_TASK OBJECTIVE_
A verbatim copy of the data is wanted, minus any picture in it.

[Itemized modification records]
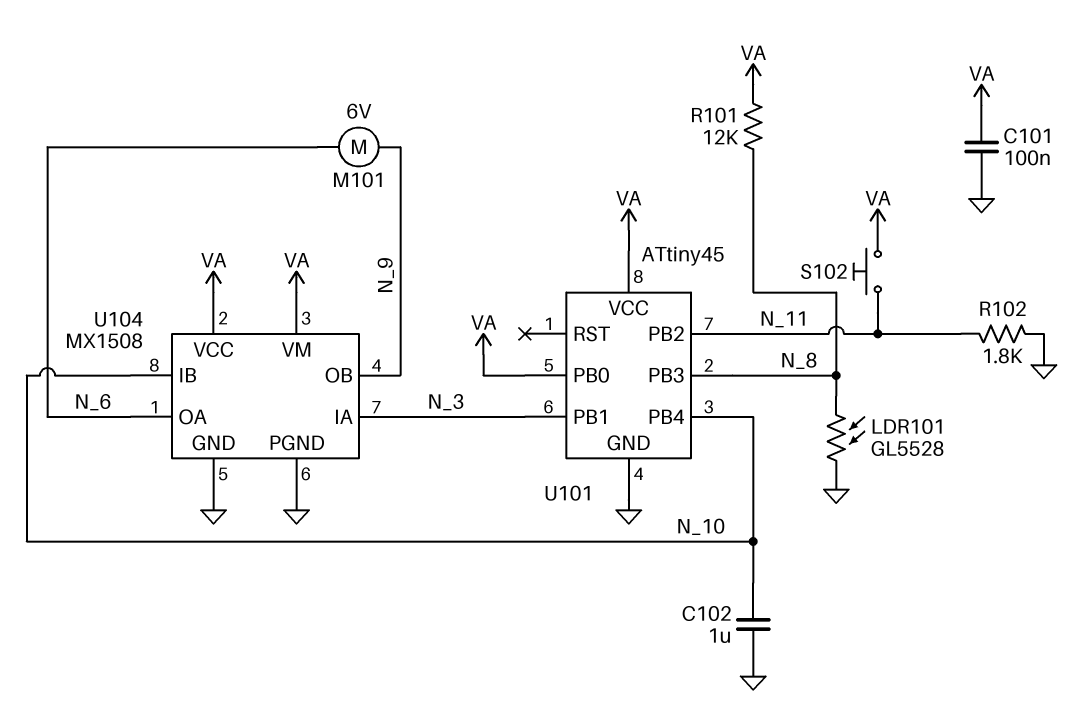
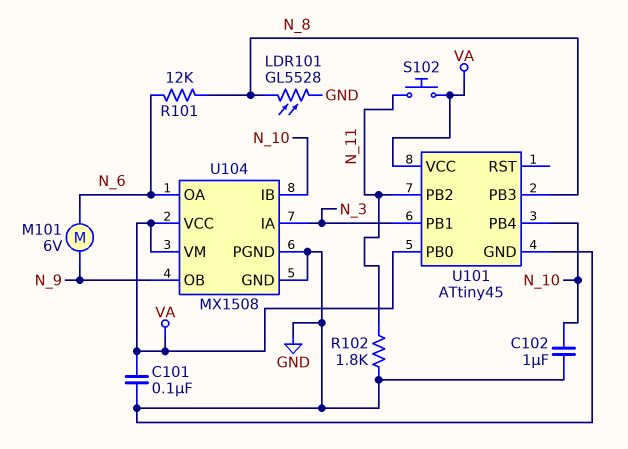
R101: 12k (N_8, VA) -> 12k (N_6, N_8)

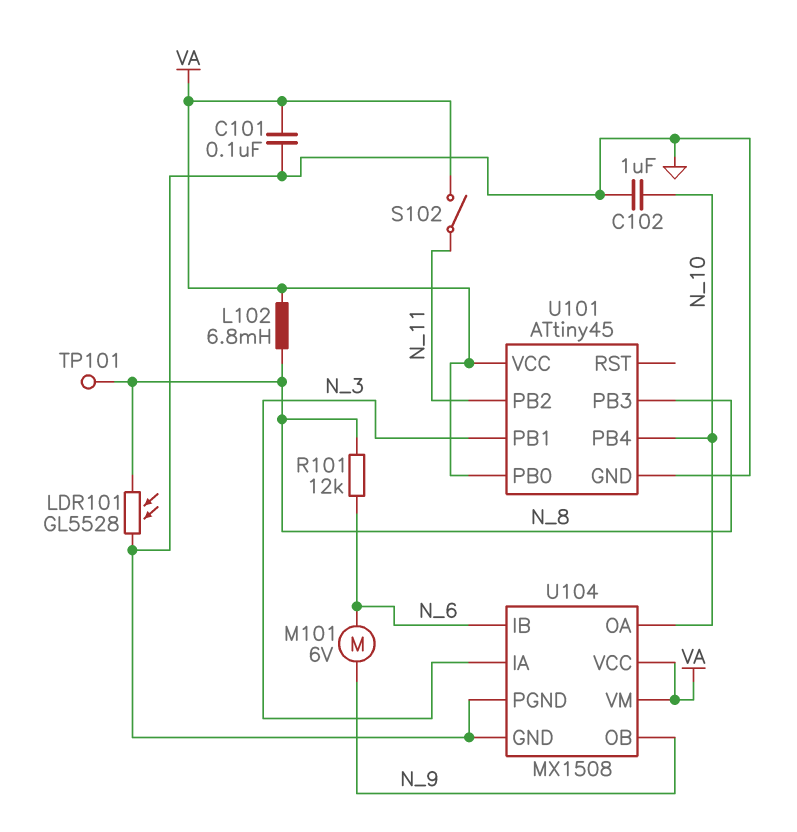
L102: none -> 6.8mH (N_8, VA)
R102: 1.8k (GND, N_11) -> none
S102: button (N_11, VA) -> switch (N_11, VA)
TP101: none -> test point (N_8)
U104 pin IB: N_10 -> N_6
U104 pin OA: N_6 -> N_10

_SOLUTION FOR THIS TASK_
R101: 12k (N_8, VA) -> 12k (N_6, N_8)

L102: none -> 6.8mH (N_8, VA)
R102: 1.8k (GND, N_11) -> none
S102: button (N_11, VA) -> switch (N_11, VA)
TP101: none -> test point (N_8)
U104 pin IB: N_10 -> N_6
U104 pin OA: N_6 -> N_10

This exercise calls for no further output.